Records from a collection
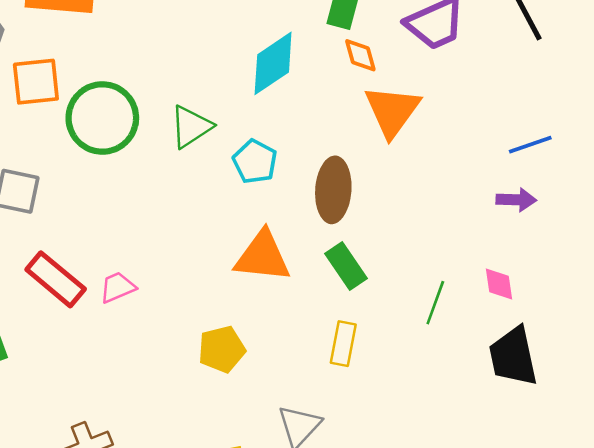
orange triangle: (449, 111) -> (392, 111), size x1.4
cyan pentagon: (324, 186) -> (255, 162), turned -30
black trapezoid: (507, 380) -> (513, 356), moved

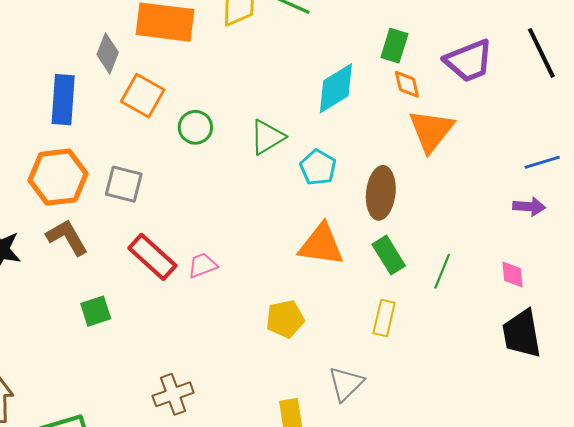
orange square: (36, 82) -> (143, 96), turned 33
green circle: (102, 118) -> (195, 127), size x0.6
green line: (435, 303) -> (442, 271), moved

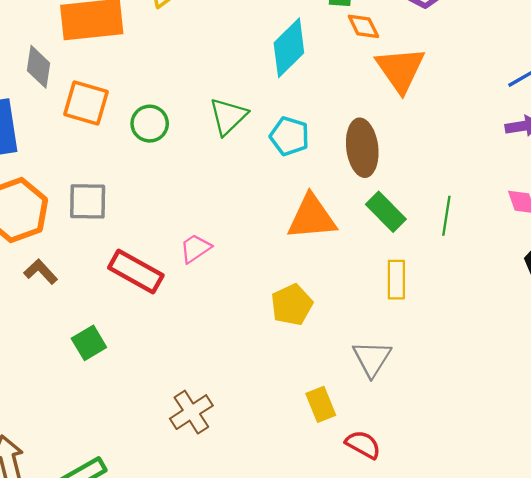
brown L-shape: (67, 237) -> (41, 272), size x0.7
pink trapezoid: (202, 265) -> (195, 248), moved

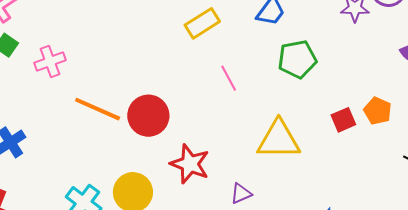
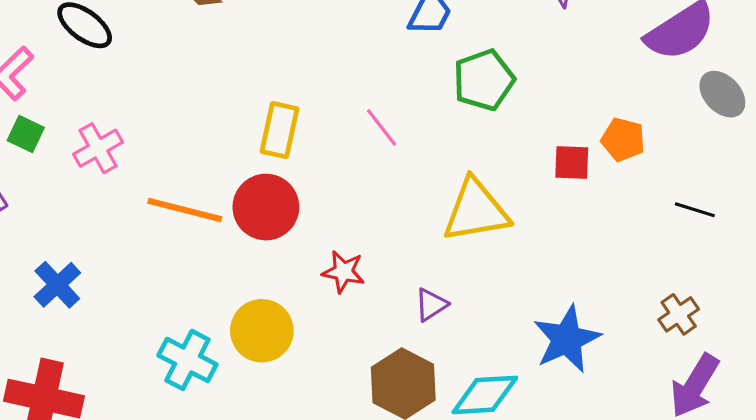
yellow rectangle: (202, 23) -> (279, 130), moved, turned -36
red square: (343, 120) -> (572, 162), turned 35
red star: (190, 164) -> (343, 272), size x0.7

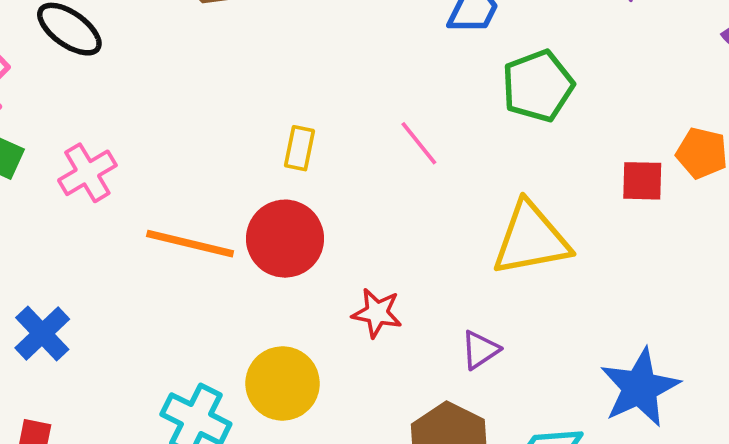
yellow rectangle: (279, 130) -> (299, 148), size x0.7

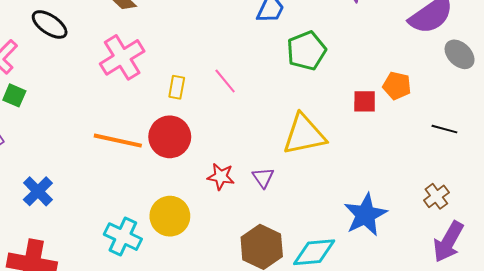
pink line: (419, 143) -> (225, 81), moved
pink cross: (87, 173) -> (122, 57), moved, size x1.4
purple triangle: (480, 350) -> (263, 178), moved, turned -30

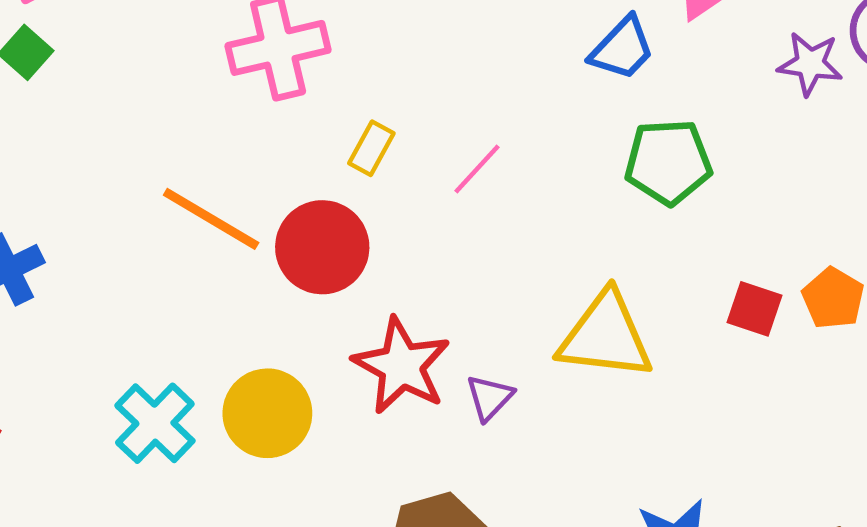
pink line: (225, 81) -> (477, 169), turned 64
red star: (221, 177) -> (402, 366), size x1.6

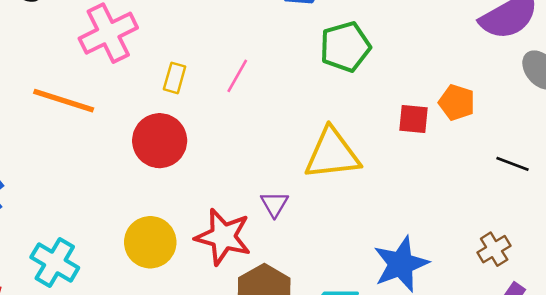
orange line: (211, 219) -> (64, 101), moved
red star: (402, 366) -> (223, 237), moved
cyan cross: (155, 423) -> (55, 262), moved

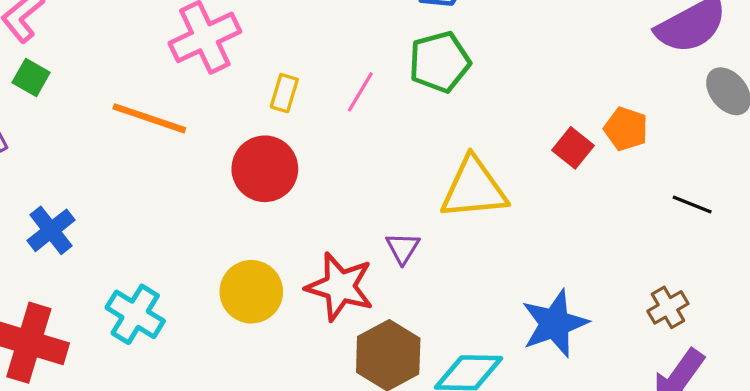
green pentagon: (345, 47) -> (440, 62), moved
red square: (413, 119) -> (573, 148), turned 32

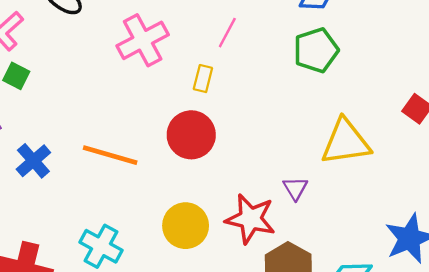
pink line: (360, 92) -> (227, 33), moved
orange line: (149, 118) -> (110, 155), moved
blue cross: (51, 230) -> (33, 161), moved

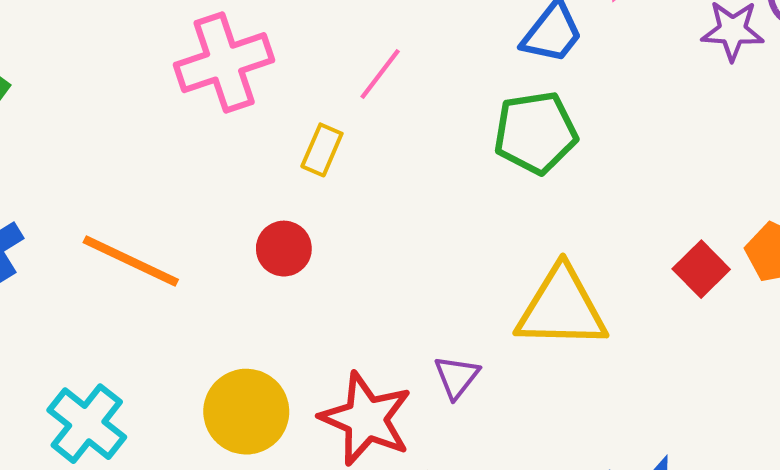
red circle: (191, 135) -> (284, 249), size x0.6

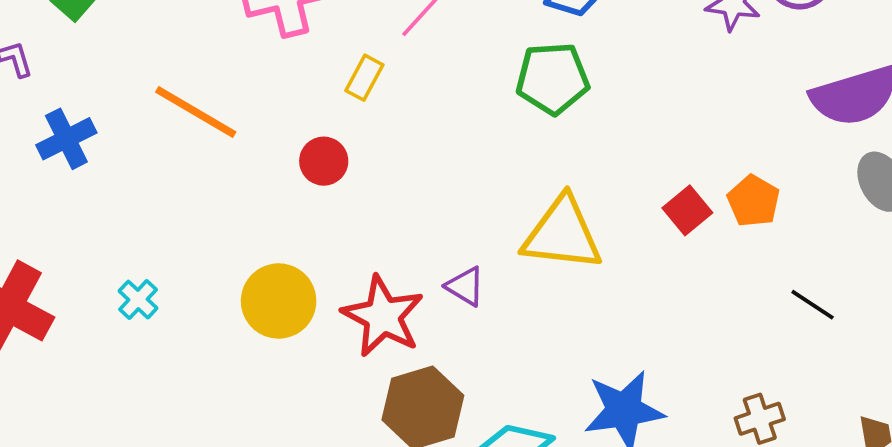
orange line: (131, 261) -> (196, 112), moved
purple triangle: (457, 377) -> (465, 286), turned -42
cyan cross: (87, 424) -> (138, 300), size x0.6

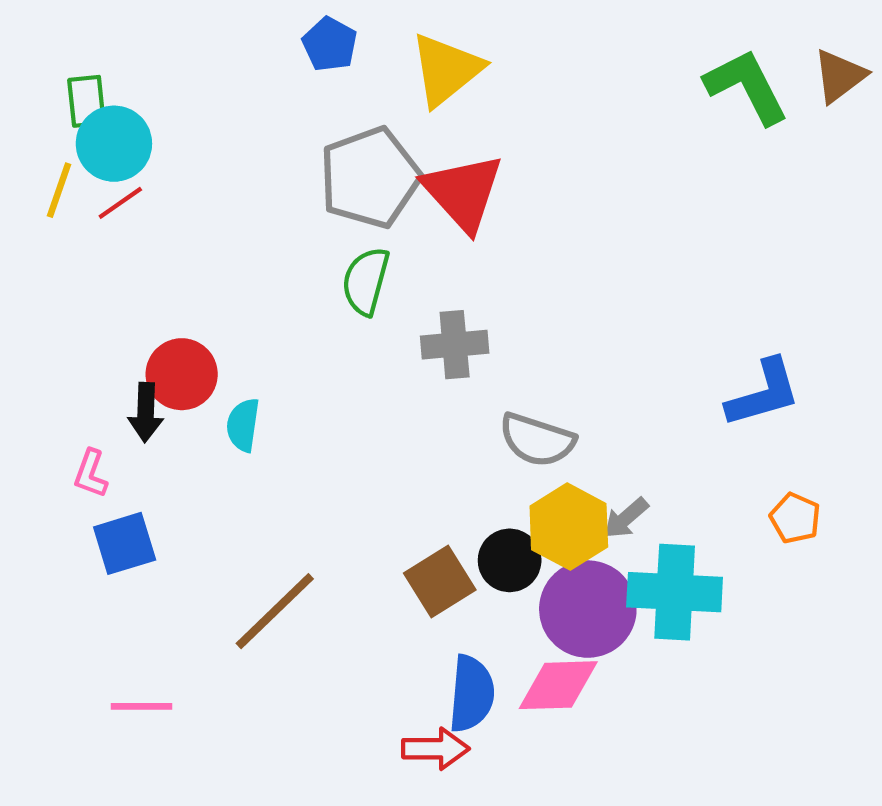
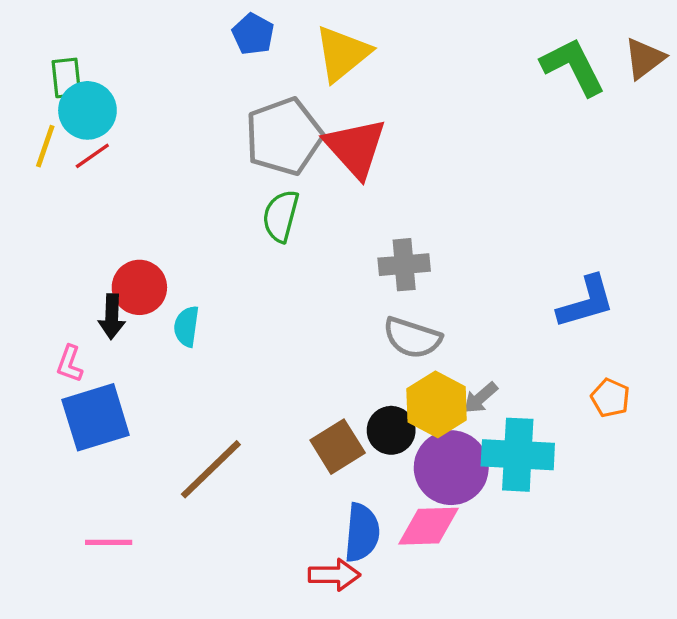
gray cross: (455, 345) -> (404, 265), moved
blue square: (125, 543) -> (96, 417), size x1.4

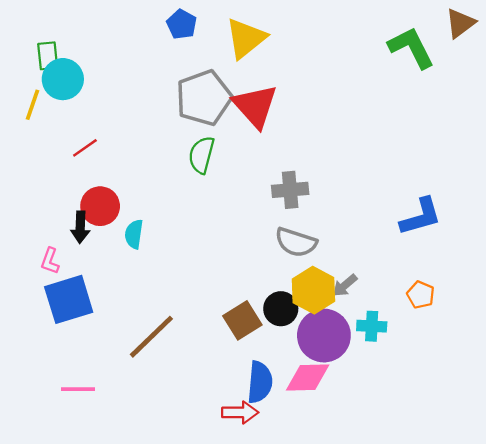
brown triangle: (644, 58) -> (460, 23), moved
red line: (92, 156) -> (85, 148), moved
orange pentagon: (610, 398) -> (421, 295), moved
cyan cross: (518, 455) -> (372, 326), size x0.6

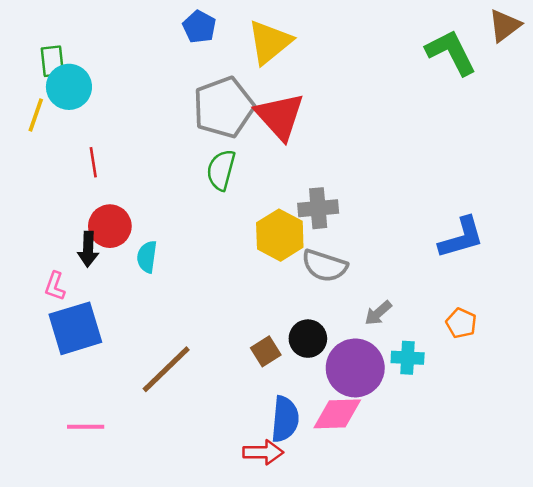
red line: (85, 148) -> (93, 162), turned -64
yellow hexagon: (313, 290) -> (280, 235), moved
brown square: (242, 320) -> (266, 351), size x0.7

▶ **Work to be completed**:
Output a verbatim copy of the entries and skip the pictures.

▶ **Task response**:
orange triangle: (449, 111) -> (392, 111), size x1.4
cyan pentagon: (324, 186) -> (255, 162), turned -30
black trapezoid: (507, 380) -> (513, 356), moved

orange square: (36, 82) -> (143, 96), turned 33
green circle: (102, 118) -> (195, 127), size x0.6
green line: (435, 303) -> (442, 271), moved

brown L-shape: (67, 237) -> (41, 272), size x0.7
pink trapezoid: (202, 265) -> (195, 248), moved

yellow rectangle: (202, 23) -> (279, 130), moved, turned -36
red square: (343, 120) -> (572, 162), turned 35
red star: (190, 164) -> (343, 272), size x0.7

yellow rectangle: (279, 130) -> (299, 148), size x0.7

pink line: (419, 143) -> (225, 81), moved
pink cross: (87, 173) -> (122, 57), moved, size x1.4
purple triangle: (480, 350) -> (263, 178), moved, turned -30

pink line: (225, 81) -> (477, 169), turned 64
red star: (221, 177) -> (402, 366), size x1.6

orange line: (211, 219) -> (64, 101), moved
red star: (402, 366) -> (223, 237), moved
cyan cross: (155, 423) -> (55, 262), moved

green pentagon: (345, 47) -> (440, 62), moved
red square: (413, 119) -> (573, 148), turned 32

pink line: (360, 92) -> (227, 33), moved
orange line: (149, 118) -> (110, 155), moved
blue cross: (51, 230) -> (33, 161), moved

red circle: (191, 135) -> (284, 249), size x0.6

orange line: (131, 261) -> (196, 112), moved
purple triangle: (457, 377) -> (465, 286), turned -42
cyan cross: (87, 424) -> (138, 300), size x0.6

gray cross: (455, 345) -> (404, 265), moved
blue square: (125, 543) -> (96, 417), size x1.4

brown triangle: (644, 58) -> (460, 23), moved
red line: (92, 156) -> (85, 148), moved
orange pentagon: (610, 398) -> (421, 295), moved
cyan cross: (518, 455) -> (372, 326), size x0.6

red line: (85, 148) -> (93, 162), turned -64
yellow hexagon: (313, 290) -> (280, 235), moved
brown square: (242, 320) -> (266, 351), size x0.7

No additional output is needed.